EXERCISE DETAILS: Search the records for the string "brush", and show each line where it appears.
*-*-*
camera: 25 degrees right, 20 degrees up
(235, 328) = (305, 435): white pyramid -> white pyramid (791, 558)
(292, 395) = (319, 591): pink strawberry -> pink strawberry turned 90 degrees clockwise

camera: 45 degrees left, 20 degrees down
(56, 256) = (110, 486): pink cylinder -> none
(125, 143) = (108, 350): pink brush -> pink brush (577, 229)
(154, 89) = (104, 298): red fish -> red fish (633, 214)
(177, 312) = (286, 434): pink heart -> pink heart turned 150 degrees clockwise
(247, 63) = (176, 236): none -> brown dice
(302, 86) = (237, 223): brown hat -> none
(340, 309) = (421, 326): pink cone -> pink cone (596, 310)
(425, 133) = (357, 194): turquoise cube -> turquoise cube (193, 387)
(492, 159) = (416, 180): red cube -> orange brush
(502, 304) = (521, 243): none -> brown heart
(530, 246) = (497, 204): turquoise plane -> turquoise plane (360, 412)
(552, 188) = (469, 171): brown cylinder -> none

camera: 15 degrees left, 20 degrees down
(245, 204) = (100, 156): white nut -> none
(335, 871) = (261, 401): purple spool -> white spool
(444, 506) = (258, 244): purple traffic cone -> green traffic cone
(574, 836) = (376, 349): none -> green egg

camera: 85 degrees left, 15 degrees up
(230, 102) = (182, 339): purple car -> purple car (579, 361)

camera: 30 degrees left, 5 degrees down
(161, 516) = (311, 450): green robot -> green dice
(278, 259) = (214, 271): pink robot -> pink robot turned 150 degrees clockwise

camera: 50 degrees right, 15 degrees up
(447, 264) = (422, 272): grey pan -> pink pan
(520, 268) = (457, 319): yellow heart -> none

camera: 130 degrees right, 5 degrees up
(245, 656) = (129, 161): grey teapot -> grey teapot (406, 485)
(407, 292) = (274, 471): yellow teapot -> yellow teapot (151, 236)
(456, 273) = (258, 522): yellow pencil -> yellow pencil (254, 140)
*-*-*
SOLUTION:
(125, 143) = (108, 350): pink brush -> pink brush (577, 229)
(492, 159) = (416, 180): red cube -> orange brush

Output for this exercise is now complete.